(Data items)
BEGIN
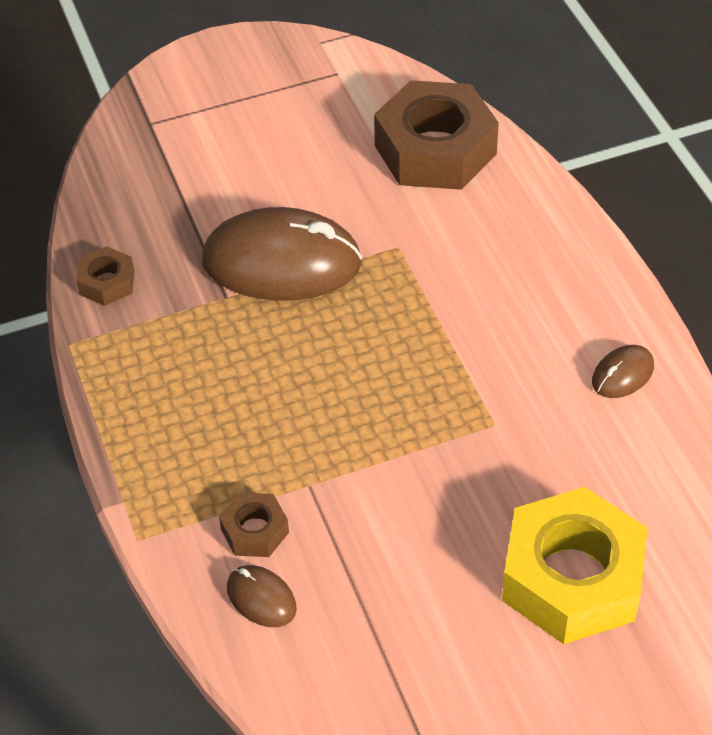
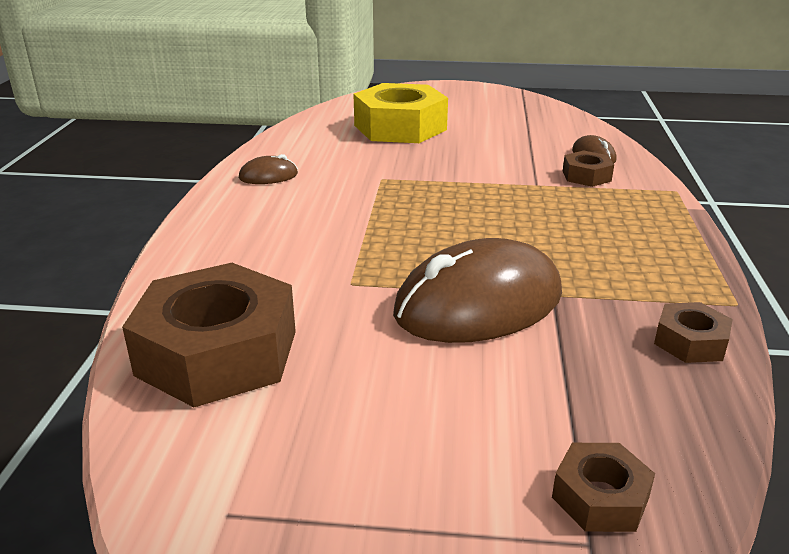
camera: 155 degrees left, 20 degrees down
(149, 146) = (600, 497): none -> brown nut
(282, 263) = (478, 303): brown mouse -> brown mouse turned 60 degrees counterclockwise

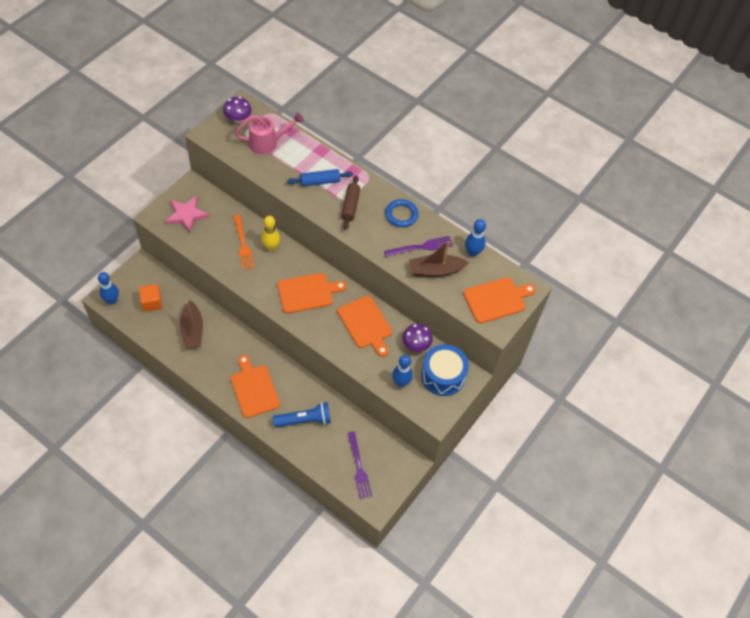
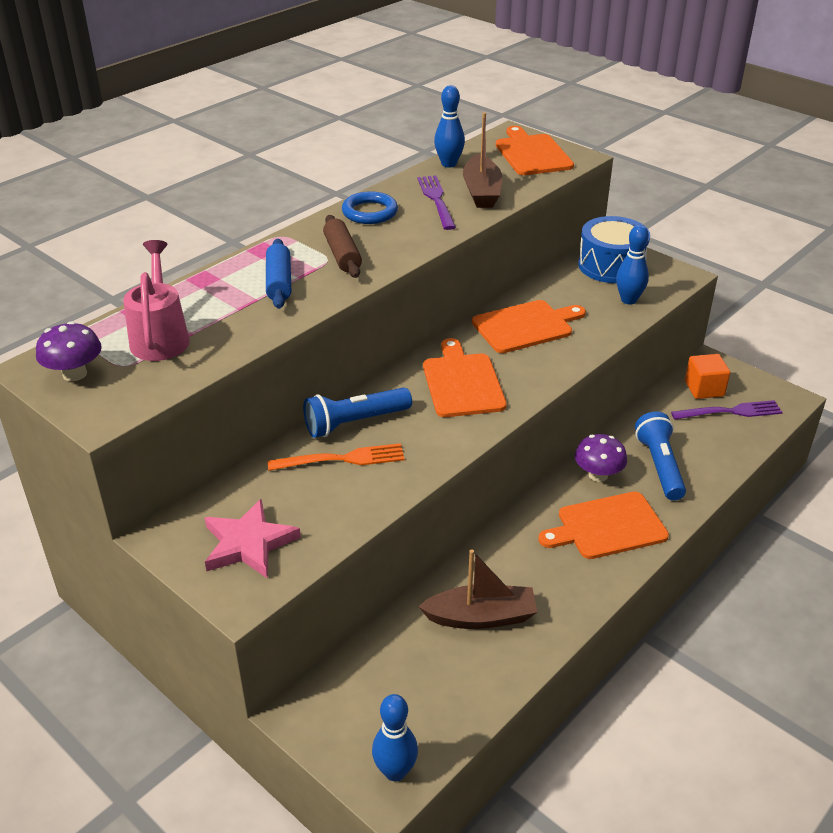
camera: 80 degrees left, 20 degrees down
(152, 302) = (407, 690): orange cube -> orange cube (704, 389)
(271, 247) = (355, 423): yellow bowling pin -> blue flashlight
(350, 206) = (342, 255): brown rolling pin -> brown rolling pin turned 60 degrees clockwise
(416, 344) = (560, 284): purple mushroom -> purple mushroom (598, 475)

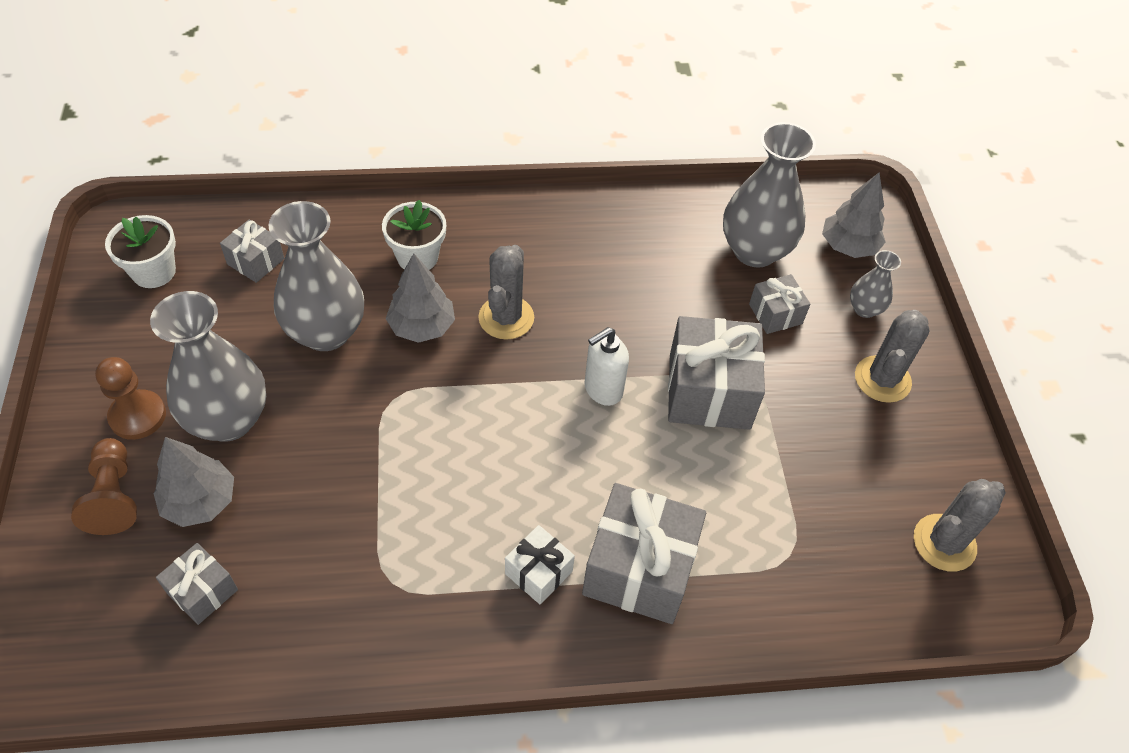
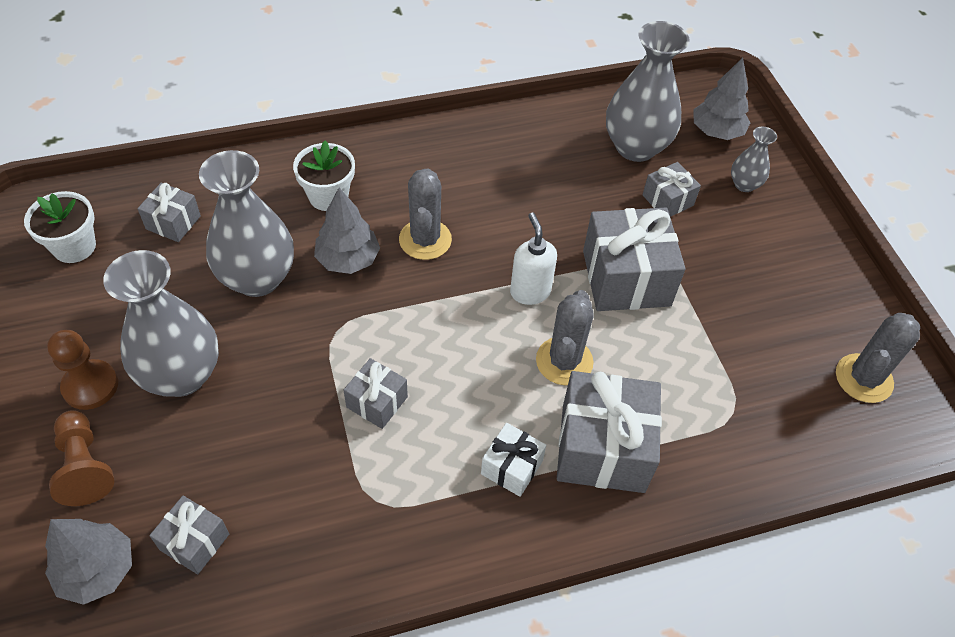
camera: 10 degrees left, 0 degrees up
(200, 502) = (172, 457): grey tree -> grey tree (97, 570)
(416, 480) = (377, 402): none -> grey gift
(602, 390) = (530, 292): white soap dispenser -> white soap dispenser turned 120 degrees clockwise
(882, 379) = (775, 244): grey cactus -> grey cactus (564, 361)

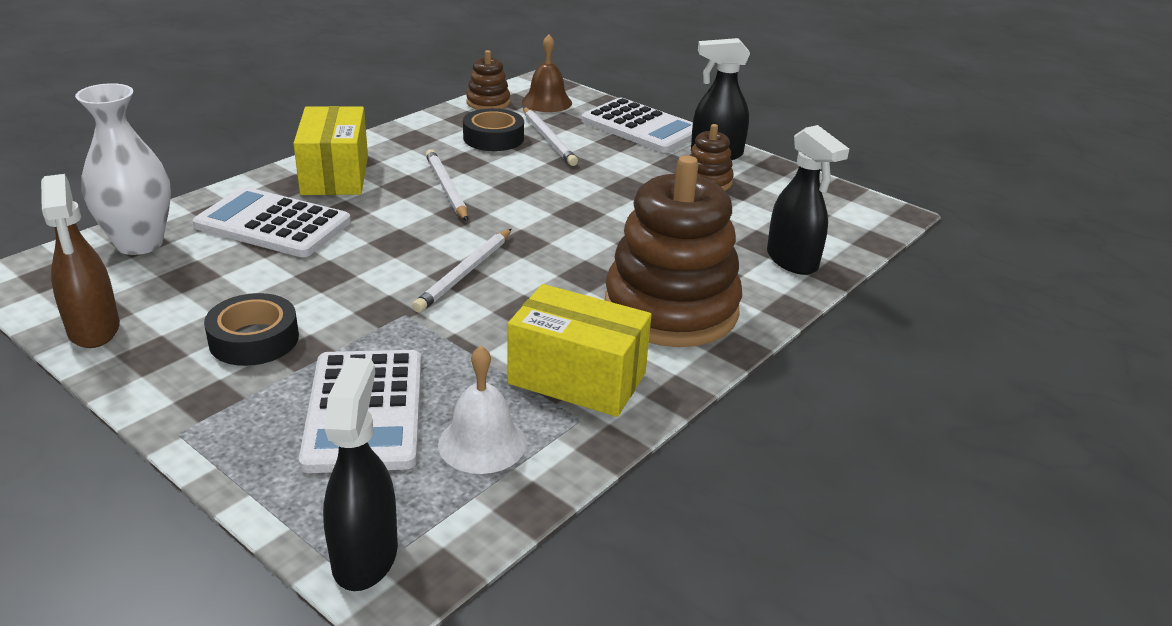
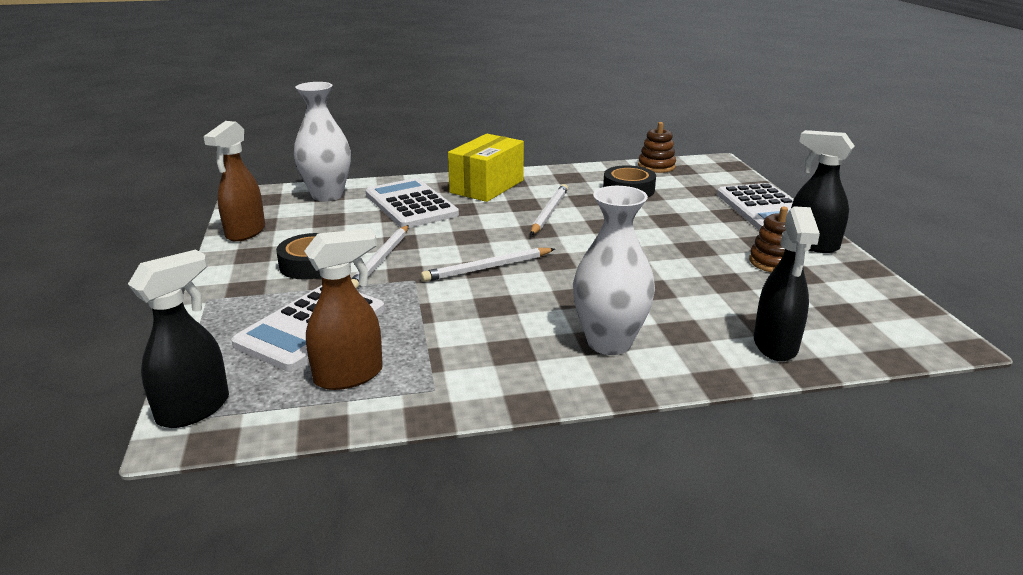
camera: 40 degrees right, 5 degrees down
(482, 443) = (349, 376): white bell -> brown spray bottle
(547, 102) = (705, 175): brown bell -> none
(548, 139) = (671, 200): white pencil -> white pencil (381, 259)
(577, 378) = (469, 362): yellow box -> none
(671, 309) = (609, 342): brown stacking toy -> white vase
END
__REQUIRED ACTION__. Word for word, repeat the lines above from the one with "(152, 302) = (407, 690): orange" through the one with "camera: 40 degrees right, 5 degrees down", and nothing beyond them. Omit the pictures.

__TASK ANSWER__.
(152, 302) = (407, 690): orange cube -> orange cube (704, 389)
(271, 247) = (355, 423): yellow bowling pin -> blue flashlight
(350, 206) = (342, 255): brown rolling pin -> brown rolling pin turned 60 degrees clockwise
(416, 344) = (560, 284): purple mushroom -> purple mushroom (598, 475)

camera: 10 degrees left, 0 degrees up
(200, 502) = (172, 457): grey tree -> grey tree (97, 570)
(416, 480) = (377, 402): none -> grey gift
(602, 390) = (530, 292): white soap dispenser -> white soap dispenser turned 120 degrees clockwise
(882, 379) = (775, 244): grey cactus -> grey cactus (564, 361)

camera: 40 degrees right, 5 degrees down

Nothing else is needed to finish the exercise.